• **DATA TO USE**:
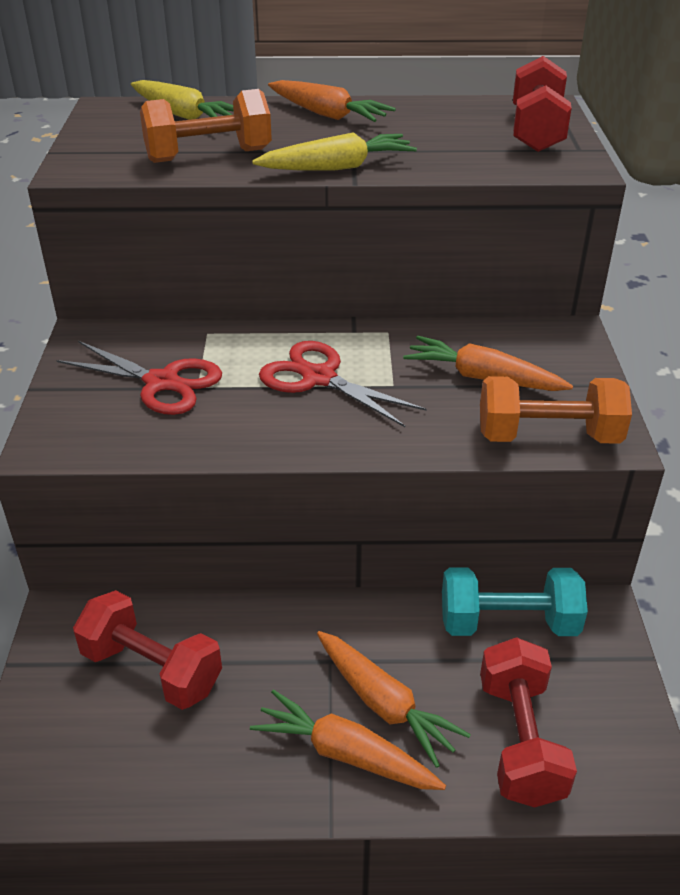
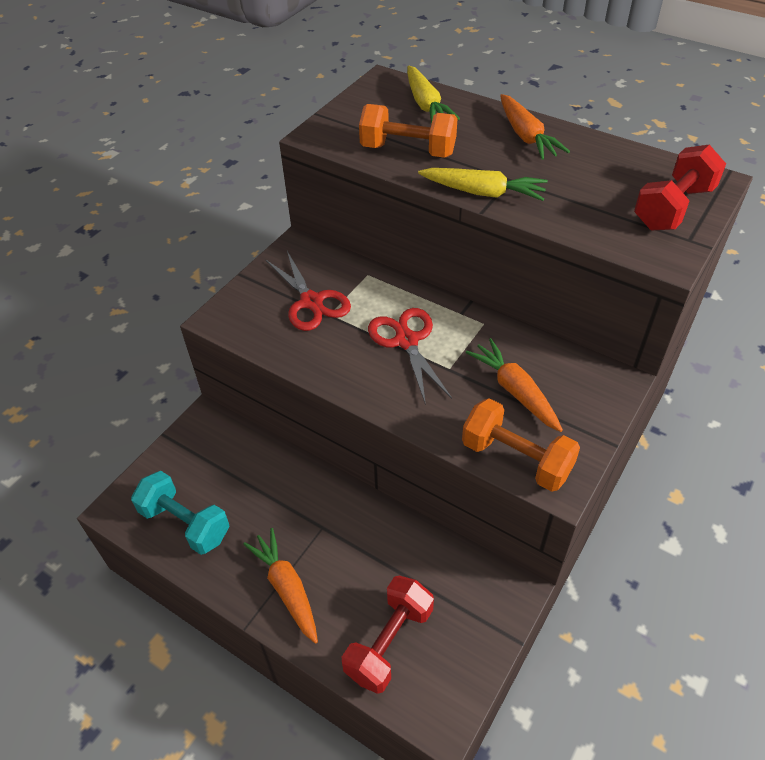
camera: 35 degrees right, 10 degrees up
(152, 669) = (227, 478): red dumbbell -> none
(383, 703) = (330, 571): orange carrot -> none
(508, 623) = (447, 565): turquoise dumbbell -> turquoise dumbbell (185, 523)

--

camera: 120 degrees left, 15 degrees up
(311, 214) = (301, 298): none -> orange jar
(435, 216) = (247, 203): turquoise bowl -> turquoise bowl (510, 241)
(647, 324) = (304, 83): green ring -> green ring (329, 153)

* * *

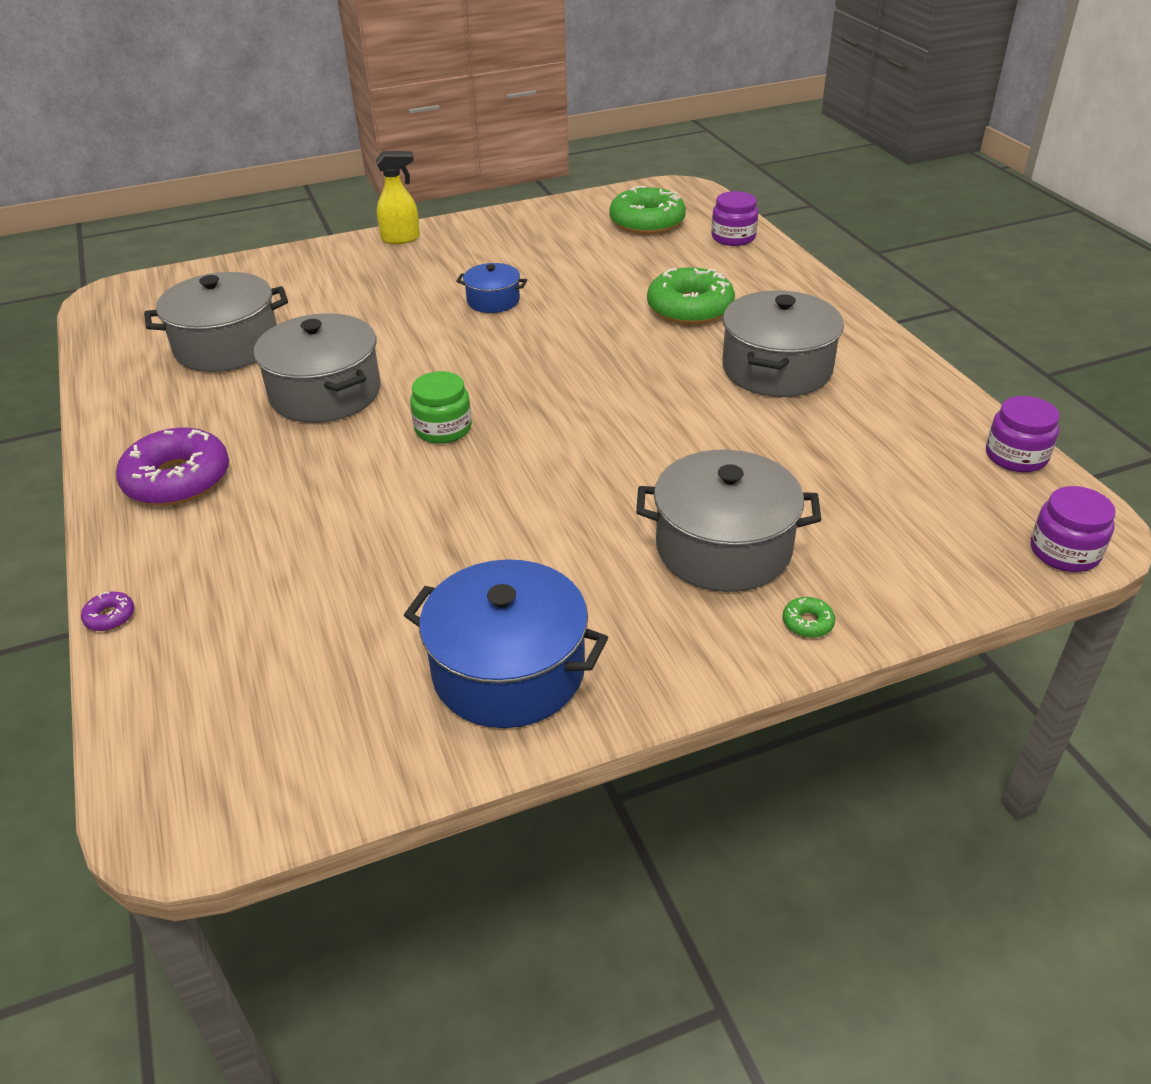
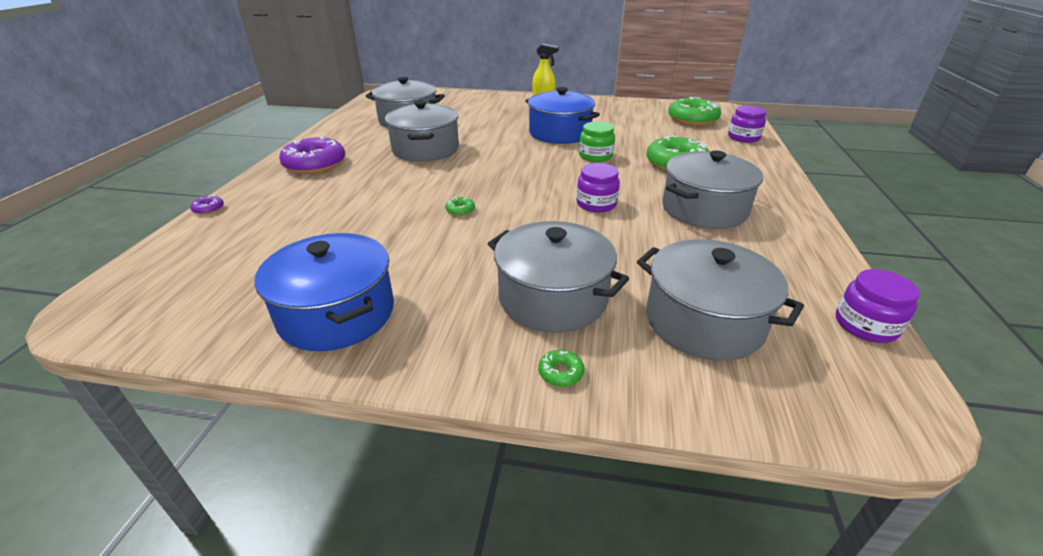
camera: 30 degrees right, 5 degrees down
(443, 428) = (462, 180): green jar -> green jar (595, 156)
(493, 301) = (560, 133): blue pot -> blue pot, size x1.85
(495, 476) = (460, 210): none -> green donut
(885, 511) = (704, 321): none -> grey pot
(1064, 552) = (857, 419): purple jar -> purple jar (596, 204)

• **WHAT THE TASK ASKS**:
Working from the material above, restate word for word the lines between the line with "(435, 216) = (247, 203): turquoise" and the line with "(647, 324) = (304, 83): green", both included, and only those.

• **RESULT FOR THIS EXERCISE**:
(435, 216) = (247, 203): turquoise bowl -> turquoise bowl (510, 241)
(647, 324) = (304, 83): green ring -> green ring (329, 153)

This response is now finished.